THE INPUT:
%%

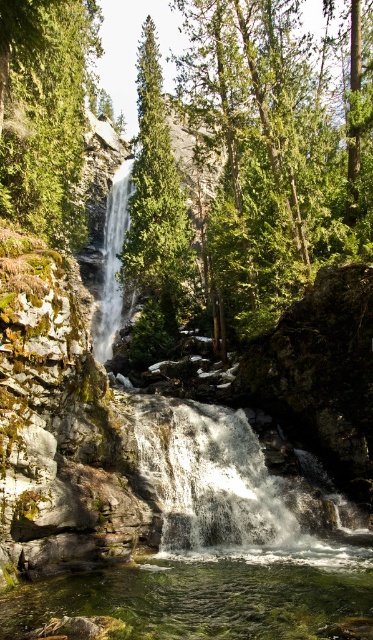
Is clear water at center positioned before white textured waterfall at center?

Yes, clear water at center is closer to the viewer.

Does clear water at center come behind white textured waterfall at center?

That is False.

Is point (98, 604) positioned before point (117, 188)?

Yes, point (98, 604) is in front of point (117, 188).

In order to click on clear water at center in this screenshot , I will do `click(207, 595)`.

Who is lower down, white frothy water at center or white textured waterfall at center?

white frothy water at center is below.

Where is `white frothy water at center`? The width and height of the screenshot is (373, 640). white frothy water at center is located at coordinates [x=209, y=477].

Consider the image. Who is more forward, (49, 593) or (145, 22)?

Point (49, 593)

Can you confirm if clear water at center is positioned to the left of green matte tree at center?

No, clear water at center is not to the left of green matte tree at center.

Is point (136, 589) closer to viewer compared to point (165, 220)?

Yes, point (136, 589) is in front of point (165, 220).

Locate an element on the screen. Image resolution: width=373 pixels, height=640 pixels. clear water at center is located at coordinates coord(207,595).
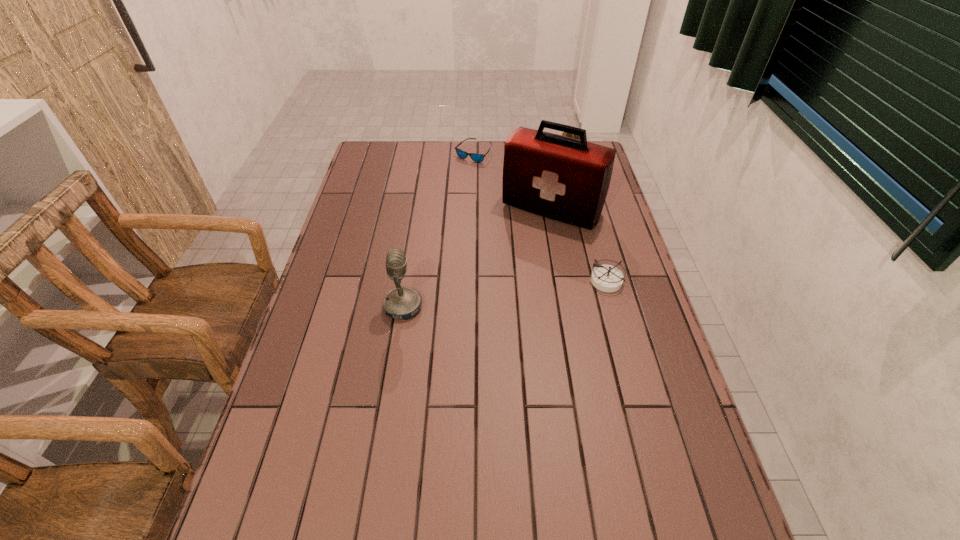
Identify the location of the fourth shortest object. The image size is (960, 540). (401, 302).

Image resolution: width=960 pixels, height=540 pixels. Identify the location of the leftmost object. (401, 302).

Find the location of `the second shortest object`. the second shortest object is located at coordinates (606, 278).

Find the location of a particular element. The image size is (960, 540). the nearer compass is located at coordinates (606, 278).

Locate an element on the screen. This screenshot has width=960, height=540. the second object from left to right is located at coordinates (475, 157).

You are a GUI agent. You are given a task and a screenshot of the screen. Output one action in this format:
    pyautogui.click(x=<x>, y=<y>)
    Task: Click on the sunglasses
    
    Given the screenshot: What is the action you would take?
    pyautogui.click(x=475, y=157)

The image size is (960, 540). Find the location of `the tallest object`. the tallest object is located at coordinates (562, 178).

Locate an element on the screen. The height and width of the screenshot is (540, 960). the third nearest object is located at coordinates (562, 178).

Identify the location of the farther compass. (564, 133).

Locate an element on the screen. the taller compass is located at coordinates (564, 133).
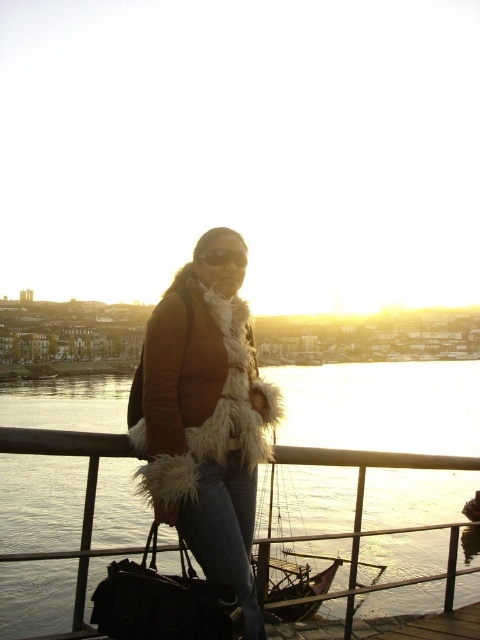
You are standing at the riverside and want to take a photo. There are two points marked on the scene, point A at coordinates point (x=262, y=497) and point B at coordinates point (x=160, y=515). Which point is closer to your camera position?

Point A at coordinates point (x=262, y=497) is further to the camera than point B at coordinates point (x=160, y=515), so point B is closer to the camera position.

Consider the image. You are standing at the center of the image and want to place a new object exactly where the black leather bag at lower left is currently located. What are the 2D coordinates you should use for placement?

The 2D coordinates for the black leather bag at lower left are at point (163, 602).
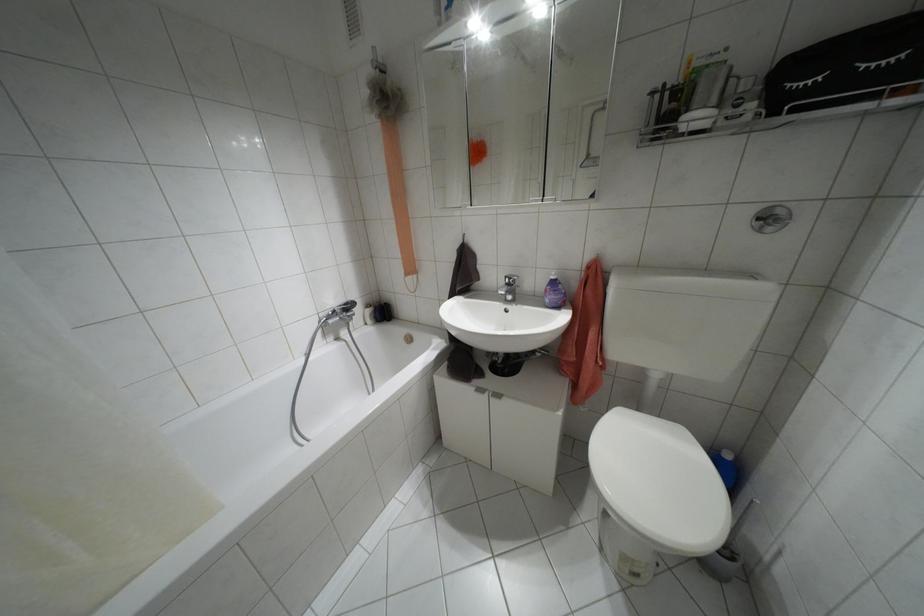
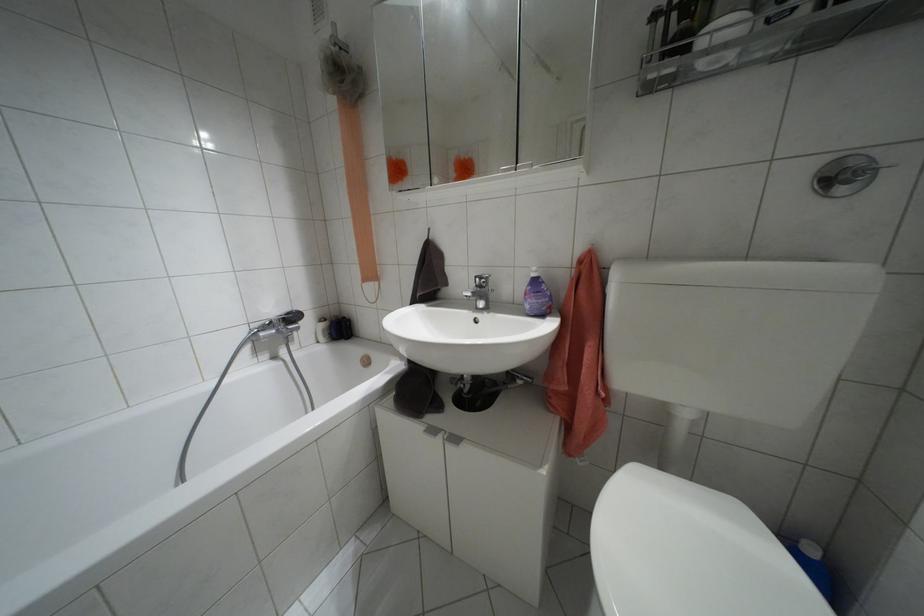
In the second image, find the point that corresponds to (x=480, y=390) in the first image.

(432, 430)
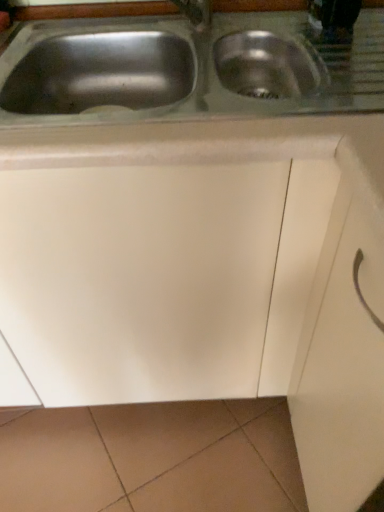
You are a GUI agent. You are given a task and a screenshot of the screen. Output one action in this format:
    pyautogui.click(x=<x>, y=<y>)
    Task: Click on the white matte drawer at center
    The image size is (384, 512).
    Given the screenshot: What is the action you would take?
    pyautogui.click(x=341, y=368)

The height and width of the screenshot is (512, 384). What do you see at coordinates (341, 368) in the screenshot? I see `white matte drawer at center` at bounding box center [341, 368].

In order to face white matte drawer at center, should I rotate leftwards or rightwards?

To align with it, rotate right about 25.613°.

You are a GUI agent. You are given a task and a screenshot of the screen. Output one action in this format:
    pyautogui.click(x=<x>, y=<y>)
    Task: Click on the stainless steel sink at center
    This screenshot has width=384, height=512.
    Given the screenshot: What is the action you would take?
    pyautogui.click(x=186, y=69)

Describe the element at coordinates (186, 69) in the screenshot. I see `stainless steel sink at center` at that location.

Locate an element on the screen. Image resolution: width=384 pixels, height=512 pixels. white matte drawer at center is located at coordinates (341, 368).

Considering the relative positions of white matte drawer at center and stainless steel sink at center in the image provided, is white matte drawer at center to the right of stainless steel sink at center from the viewer's perspective?

Indeed, white matte drawer at center is positioned on the right side of stainless steel sink at center.

Is white matte drawer at center further to camera compared to stainless steel sink at center?

No, white matte drawer at center is closer to the viewer.

Does point (354, 392) come closer to viewer compared to point (59, 33)?

Yes.

From the image's perspective, which is above, white matte drawer at center or stainless steel sink at center?

From the image's view, stainless steel sink at center is above.

From the picture: From a real-world perspective, between white matte drawer at center and stainless steel sink at center, who is vertically lower?

white matte drawer at center, from a real-world perspective.

Can you confirm if white matte drawer at center is wider than stainless steel sink at center?

No.

Does white matte drawer at center have a lesser height compared to stainless steel sink at center?

Incorrect, the height of white matte drawer at center does not fall short of that of stainless steel sink at center.

Is white matte drawer at center bigger than stainless steel sink at center?

No, white matte drawer at center is not bigger than stainless steel sink at center.

Do you think white matte drawer at center is within stainless steel sink at center, or outside of it?

white matte drawer at center cannot be found inside stainless steel sink at center.

Are white matte drawer at center and stainless steel sink at center making contact?

There is a gap between white matte drawer at center and stainless steel sink at center.

Is white matte drawer at center facing towards stainless steel sink at center?

No, white matte drawer at center does not turn towards stainless steel sink at center.

Can you tell me how much white matte drawer at center and stainless steel sink at center differ in facing direction?

89.6 degrees separate the facing orientations of white matte drawer at center and stainless steel sink at center.

How far apart are white matte drawer at center and stainless steel sink at center?

white matte drawer at center and stainless steel sink at center are 17.84 inches apart.

Locate an element on the screen. This screenshot has height=512, width=384. sink above the white matte drawer at center (from the image's perspective) is located at coordinates (186, 69).

Does stainless steel sink at center appear on the right side of white matte drawer at center?

In fact, stainless steel sink at center is to the left of white matte drawer at center.

Is the depth of stainless steel sink at center less than that of white matte drawer at center?

No, stainless steel sink at center is further to the viewer.

Does point (369, 103) appear closer or farther from the camera than point (366, 281)?

Clearly, point (369, 103) is more distant from the camera than point (366, 281).

From the image's perspective, which object appears higher, stainless steel sink at center or white matte drawer at center?

stainless steel sink at center appears higher in the image.

From a real-world perspective, who is located lower, stainless steel sink at center or white matte drawer at center?

white matte drawer at center.

Considering the sizes of objects stainless steel sink at center and white matte drawer at center in the image provided, who is wider, stainless steel sink at center or white matte drawer at center?

With larger width is stainless steel sink at center.

Considering the relative sizes of stainless steel sink at center and white matte drawer at center in the image provided, is stainless steel sink at center taller than white matte drawer at center?

No, stainless steel sink at center is not taller than white matte drawer at center.

In the scene shown: Considering the sizes of stainless steel sink at center and white matte drawer at center in the image, is stainless steel sink at center bigger or smaller than white matte drawer at center?

In the image, stainless steel sink at center appears to be larger than white matte drawer at center.

Is stainless steel sink at center inside or outside of white matte drawer at center?

stainless steel sink at center cannot be found inside white matte drawer at center.

Is stainless steel sink at center far from white matte drawer at center?

stainless steel sink at center is actually quite close to white matte drawer at center.

Is stainless steel sink at center oriented towards white matte drawer at center?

%%

WHAT THE EXERCISE ASKS: Copy the listing above word for word, but leave out the pictures.

EXERCISE OUTPUT:
Is clear water at center positioned before white textured waterfall at center?

Yes, clear water at center is closer to the viewer.

Does clear water at center come behind white textured waterfall at center?

That is False.

Is point (98, 604) positioned before point (117, 188)?

Yes, point (98, 604) is in front of point (117, 188).

In order to click on clear water at center in this screenshot , I will do `click(207, 595)`.

Who is lower down, white frothy water at center or white textured waterfall at center?

white frothy water at center is below.

Where is `white frothy water at center`? The width and height of the screenshot is (373, 640). white frothy water at center is located at coordinates [x=209, y=477].

Consider the image. Who is more forward, (49, 593) or (145, 22)?

Point (49, 593)

Can you confirm if clear water at center is positioned to the left of green matte tree at center?

No, clear water at center is not to the left of green matte tree at center.

Is point (136, 589) closer to viewer compared to point (165, 220)?

Yes, point (136, 589) is in front of point (165, 220).

Locate an element on the screen. Image resolution: width=373 pixels, height=640 pixels. clear water at center is located at coordinates coord(207,595).
Identify the location of the fourth shortest object. The image size is (960, 540). (401, 302).

Image resolution: width=960 pixels, height=540 pixels. Identify the location of the leftmost object. (401, 302).

Find the location of `the second shortest object`. the second shortest object is located at coordinates (606, 278).

Find the location of a particular element. The image size is (960, 540). the nearer compass is located at coordinates (606, 278).

Locate an element on the screen. This screenshot has width=960, height=540. the second object from left to right is located at coordinates (475, 157).

You are a GUI agent. You are given a task and a screenshot of the screen. Output one action in this format:
    pyautogui.click(x=<x>, y=<y>)
    Task: Click on the sunglasses
    
    Given the screenshot: What is the action you would take?
    pyautogui.click(x=475, y=157)

The image size is (960, 540). Find the location of `the tallest object`. the tallest object is located at coordinates (562, 178).

Locate an element on the screen. The height and width of the screenshot is (540, 960). the third nearest object is located at coordinates (562, 178).

Identify the location of the farther compass. (564, 133).

Locate an element on the screen. the taller compass is located at coordinates (564, 133).
You are standing at the riverside and want to take a photo. There are two points marked on the scene, point A at coordinates point (x=262, y=497) and point B at coordinates point (x=160, y=515). Which point is closer to your camera position?

Point A at coordinates point (x=262, y=497) is further to the camera than point B at coordinates point (x=160, y=515), so point B is closer to the camera position.

Consider the image. You are standing at the center of the image and want to place a new object exactly where the black leather bag at lower left is currently located. What are the 2D coordinates you should use for placement?

The 2D coordinates for the black leather bag at lower left are at point (163, 602).
In the second image, find the point that corresponds to (x=480, y=390) in the first image.

(432, 430)
You are a GUI agent. You are given a task and a screenshot of the screen. Output one action in this format:
    pyautogui.click(x=<x>, y=<y>)
    Task: Click on the white matte drawer at center
    The image size is (384, 512).
    Given the screenshot: What is the action you would take?
    pyautogui.click(x=341, y=368)

The height and width of the screenshot is (512, 384). What do you see at coordinates (341, 368) in the screenshot? I see `white matte drawer at center` at bounding box center [341, 368].

In order to face white matte drawer at center, should I rotate leftwards or rightwards?

To align with it, rotate right about 25.613°.

You are a GUI agent. You are given a task and a screenshot of the screen. Output one action in this format:
    pyautogui.click(x=<x>, y=<y>)
    Task: Click on the stainless steel sink at center
    This screenshot has width=384, height=512.
    Given the screenshot: What is the action you would take?
    pyautogui.click(x=186, y=69)

Describe the element at coordinates (186, 69) in the screenshot. I see `stainless steel sink at center` at that location.

Locate an element on the screen. Image resolution: width=384 pixels, height=512 pixels. white matte drawer at center is located at coordinates (341, 368).

Considering the relative positions of white matte drawer at center and stainless steel sink at center in the image provided, is white matte drawer at center to the right of stainless steel sink at center from the viewer's perspective?

Indeed, white matte drawer at center is positioned on the right side of stainless steel sink at center.

Is white matte drawer at center further to camera compared to stainless steel sink at center?

No, white matte drawer at center is closer to the viewer.

Does point (354, 392) come closer to viewer compared to point (59, 33)?

Yes.

From the image's perspective, which is above, white matte drawer at center or stainless steel sink at center?

From the image's view, stainless steel sink at center is above.

From the picture: From a real-world perspective, between white matte drawer at center and stainless steel sink at center, who is vertically lower?

white matte drawer at center, from a real-world perspective.

Can you confirm if white matte drawer at center is wider than stainless steel sink at center?

No.

Does white matte drawer at center have a lesser height compared to stainless steel sink at center?

Incorrect, the height of white matte drawer at center does not fall short of that of stainless steel sink at center.

Is white matte drawer at center bigger than stainless steel sink at center?

No, white matte drawer at center is not bigger than stainless steel sink at center.

Do you think white matte drawer at center is within stainless steel sink at center, or outside of it?

white matte drawer at center cannot be found inside stainless steel sink at center.

Are white matte drawer at center and stainless steel sink at center making contact?

There is a gap between white matte drawer at center and stainless steel sink at center.

Is white matte drawer at center facing towards stainless steel sink at center?

No, white matte drawer at center does not turn towards stainless steel sink at center.

Can you tell me how much white matte drawer at center and stainless steel sink at center differ in facing direction?

89.6 degrees separate the facing orientations of white matte drawer at center and stainless steel sink at center.

How far apart are white matte drawer at center and stainless steel sink at center?

white matte drawer at center and stainless steel sink at center are 17.84 inches apart.

Locate an element on the screen. This screenshot has height=512, width=384. sink above the white matte drawer at center (from the image's perspective) is located at coordinates (186, 69).

Does stainless steel sink at center appear on the right side of white matte drawer at center?

In fact, stainless steel sink at center is to the left of white matte drawer at center.

Is the depth of stainless steel sink at center less than that of white matte drawer at center?

No, stainless steel sink at center is further to the viewer.

Does point (369, 103) appear closer or farther from the camera than point (366, 281)?

Clearly, point (369, 103) is more distant from the camera than point (366, 281).

From the image's perspective, which object appears higher, stainless steel sink at center or white matte drawer at center?

stainless steel sink at center appears higher in the image.

From a real-world perspective, who is located lower, stainless steel sink at center or white matte drawer at center?

white matte drawer at center.

Considering the sizes of objects stainless steel sink at center and white matte drawer at center in the image provided, who is wider, stainless steel sink at center or white matte drawer at center?

With larger width is stainless steel sink at center.

Considering the relative sizes of stainless steel sink at center and white matte drawer at center in the image provided, is stainless steel sink at center taller than white matte drawer at center?

No, stainless steel sink at center is not taller than white matte drawer at center.

In the scene shown: Considering the sizes of stainless steel sink at center and white matte drawer at center in the image, is stainless steel sink at center bigger or smaller than white matte drawer at center?

In the image, stainless steel sink at center appears to be larger than white matte drawer at center.

Is stainless steel sink at center inside or outside of white matte drawer at center?

stainless steel sink at center cannot be found inside white matte drawer at center.

Is stainless steel sink at center far from white matte drawer at center?

stainless steel sink at center is actually quite close to white matte drawer at center.

Is stainless steel sink at center oriented towards white matte drawer at center?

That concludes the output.